Write the entries out exactly, with the final line being the one containing "none -> blue plate D3:E3 level 1".

** Opening MATERIAL SHOWN block **

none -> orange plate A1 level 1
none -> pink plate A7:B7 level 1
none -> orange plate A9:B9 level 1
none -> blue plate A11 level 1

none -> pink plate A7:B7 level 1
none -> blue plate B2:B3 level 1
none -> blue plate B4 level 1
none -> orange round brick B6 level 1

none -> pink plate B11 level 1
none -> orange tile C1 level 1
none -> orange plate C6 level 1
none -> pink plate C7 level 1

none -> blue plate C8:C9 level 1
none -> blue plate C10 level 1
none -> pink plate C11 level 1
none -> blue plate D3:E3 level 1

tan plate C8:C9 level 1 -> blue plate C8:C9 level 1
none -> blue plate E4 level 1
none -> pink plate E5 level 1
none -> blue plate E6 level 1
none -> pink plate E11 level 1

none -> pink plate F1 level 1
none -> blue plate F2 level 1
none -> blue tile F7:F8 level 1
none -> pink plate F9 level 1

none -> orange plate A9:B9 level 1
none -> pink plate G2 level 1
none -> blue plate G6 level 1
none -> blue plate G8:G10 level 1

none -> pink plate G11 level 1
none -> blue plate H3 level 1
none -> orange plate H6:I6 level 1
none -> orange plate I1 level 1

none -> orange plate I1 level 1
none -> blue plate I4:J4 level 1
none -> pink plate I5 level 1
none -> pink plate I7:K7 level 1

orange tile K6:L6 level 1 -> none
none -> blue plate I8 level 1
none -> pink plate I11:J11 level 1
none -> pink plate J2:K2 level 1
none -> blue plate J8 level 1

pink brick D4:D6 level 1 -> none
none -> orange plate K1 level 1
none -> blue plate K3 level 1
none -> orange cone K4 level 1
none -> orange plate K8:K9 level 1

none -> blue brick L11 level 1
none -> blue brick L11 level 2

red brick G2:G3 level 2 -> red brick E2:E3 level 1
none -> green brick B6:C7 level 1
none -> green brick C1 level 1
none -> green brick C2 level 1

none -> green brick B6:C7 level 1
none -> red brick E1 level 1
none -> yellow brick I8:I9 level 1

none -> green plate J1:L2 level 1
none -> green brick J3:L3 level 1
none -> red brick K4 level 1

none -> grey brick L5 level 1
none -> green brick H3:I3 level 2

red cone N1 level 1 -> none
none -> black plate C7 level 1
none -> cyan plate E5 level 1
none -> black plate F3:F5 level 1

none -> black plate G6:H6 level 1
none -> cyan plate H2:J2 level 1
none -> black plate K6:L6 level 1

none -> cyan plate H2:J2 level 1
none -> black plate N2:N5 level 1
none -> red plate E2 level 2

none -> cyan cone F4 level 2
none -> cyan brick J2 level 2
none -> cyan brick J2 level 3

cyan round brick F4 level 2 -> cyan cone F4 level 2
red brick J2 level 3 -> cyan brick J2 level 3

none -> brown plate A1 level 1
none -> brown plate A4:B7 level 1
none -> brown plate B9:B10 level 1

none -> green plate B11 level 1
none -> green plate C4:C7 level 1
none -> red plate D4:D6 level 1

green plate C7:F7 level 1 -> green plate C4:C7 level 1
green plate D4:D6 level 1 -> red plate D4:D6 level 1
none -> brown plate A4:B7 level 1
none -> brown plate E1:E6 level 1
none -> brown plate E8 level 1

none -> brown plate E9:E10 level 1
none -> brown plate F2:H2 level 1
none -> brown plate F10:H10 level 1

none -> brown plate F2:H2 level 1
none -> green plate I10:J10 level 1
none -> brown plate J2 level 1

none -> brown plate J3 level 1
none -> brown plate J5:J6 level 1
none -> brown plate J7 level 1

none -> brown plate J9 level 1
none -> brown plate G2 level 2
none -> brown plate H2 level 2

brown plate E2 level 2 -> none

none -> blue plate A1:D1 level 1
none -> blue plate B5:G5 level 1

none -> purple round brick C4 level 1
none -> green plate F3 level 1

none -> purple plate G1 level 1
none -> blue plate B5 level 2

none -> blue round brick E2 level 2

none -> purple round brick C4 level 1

** Closing MATERIAL SHOWN block **

RESULT OF THIS TASK
none -> orange plate A1 level 1
none -> pink plate A7:B7 level 1
none -> orange plate A9:B9 level 1
none -> blue plate A11 level 1

none -> pink plate A7:B7 level 1
none -> blue plate B2:B3 level 1
none -> blue plate B4 level 1
none -> orange round brick B6 level 1

none -> pink plate B11 level 1
none -> orange tile C1 level 1
none -> orange plate C6 level 1
none -> pink plate C7 level 1

none -> blue plate C8:C9 level 1
none -> blue plate C10 level 1
none -> pink plate C11 level 1
none -> blue plate D3:E3 level 1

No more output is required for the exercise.